■ Exercise brief: Work through the records that follow and return each line containing the word "removed".

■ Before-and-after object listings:
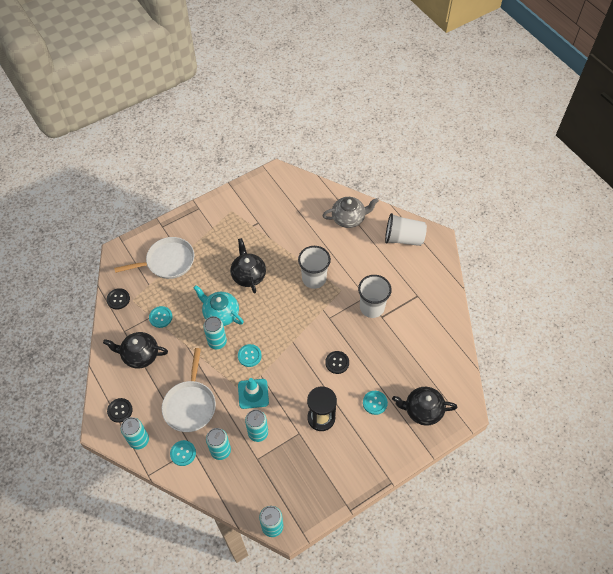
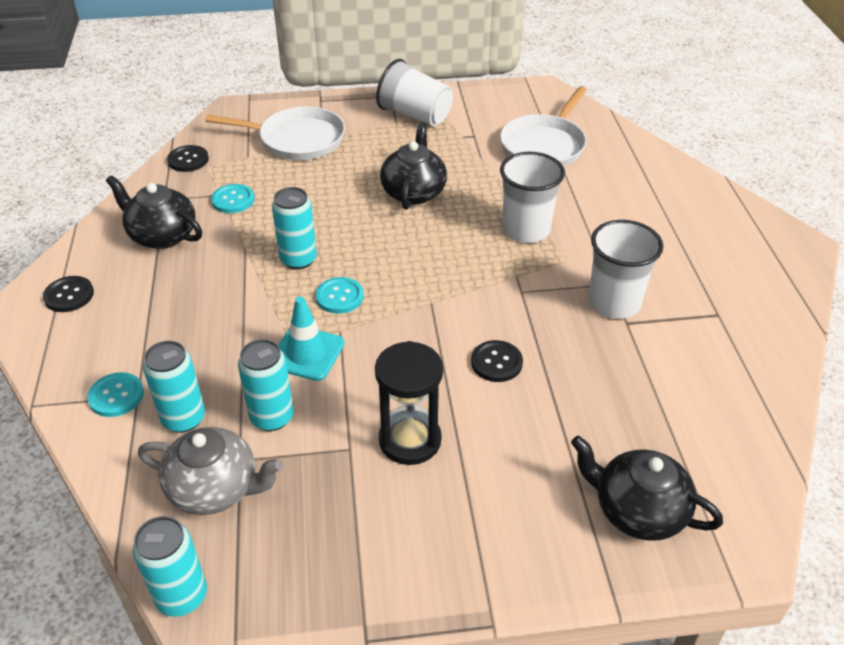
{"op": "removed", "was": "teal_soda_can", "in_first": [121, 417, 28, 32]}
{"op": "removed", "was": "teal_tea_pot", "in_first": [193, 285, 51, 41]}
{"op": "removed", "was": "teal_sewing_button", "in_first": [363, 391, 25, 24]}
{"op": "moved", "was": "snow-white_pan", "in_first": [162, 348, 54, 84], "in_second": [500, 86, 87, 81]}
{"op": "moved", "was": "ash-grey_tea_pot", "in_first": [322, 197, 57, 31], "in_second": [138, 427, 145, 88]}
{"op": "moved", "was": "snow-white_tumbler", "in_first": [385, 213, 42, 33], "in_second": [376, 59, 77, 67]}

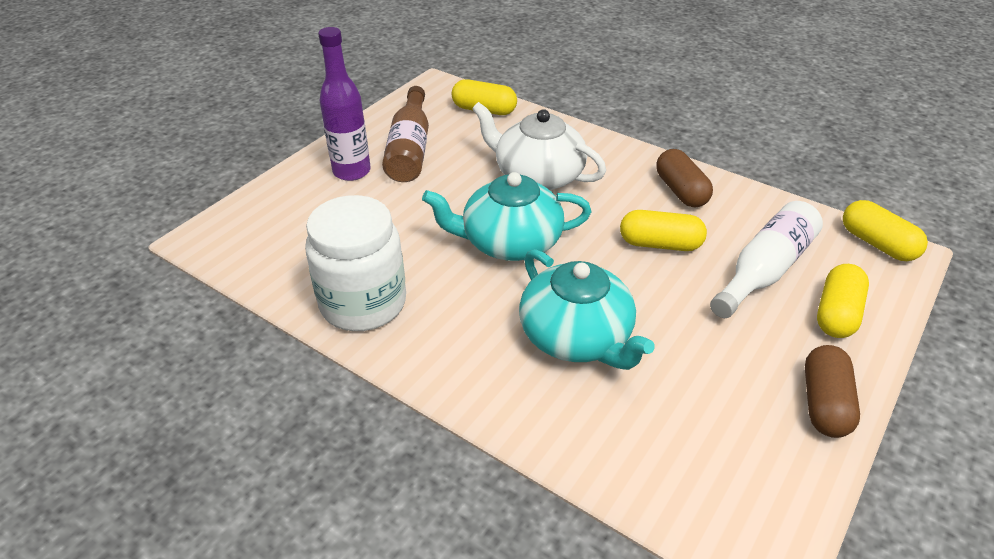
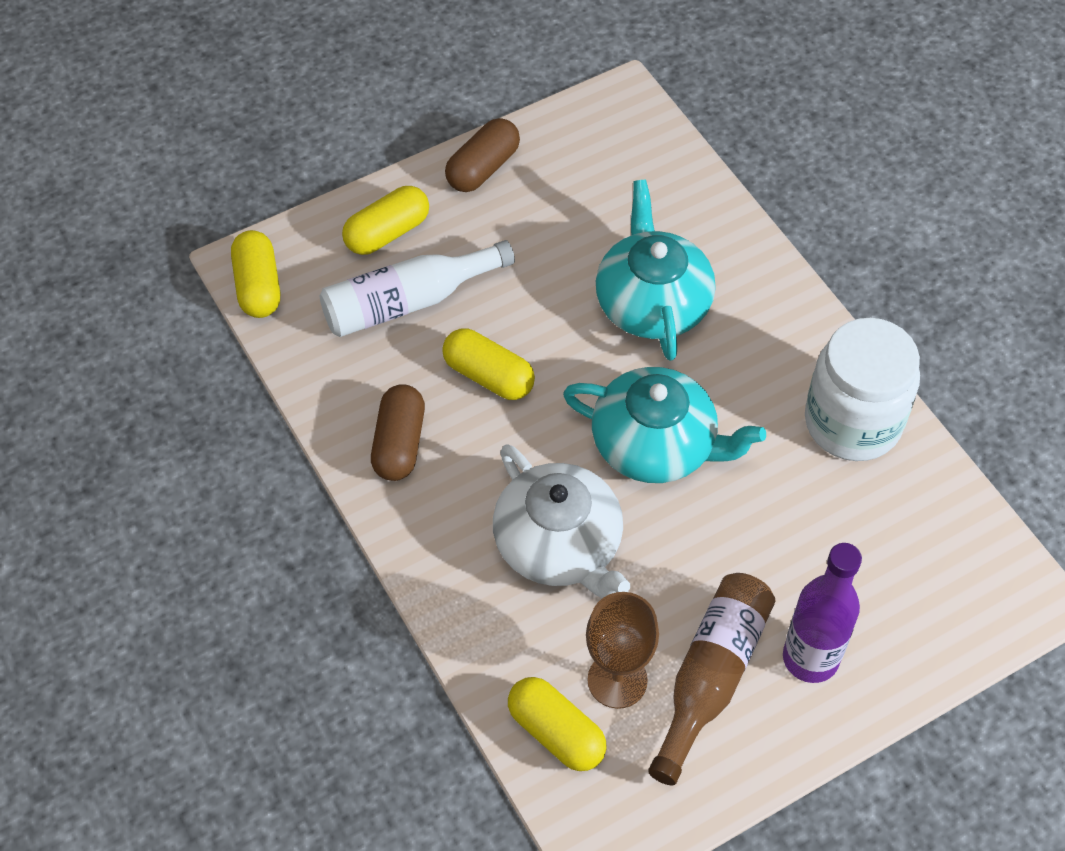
{"op": "added", "now": "dark_brown_wine_glass", "in_second": [586, 592, 73, 117]}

■ Solution to this problem:
{"op": "removed", "was": "teal_soda_can", "in_first": [121, 417, 28, 32]}
{"op": "removed", "was": "teal_tea_pot", "in_first": [193, 285, 51, 41]}
{"op": "removed", "was": "teal_sewing_button", "in_first": [363, 391, 25, 24]}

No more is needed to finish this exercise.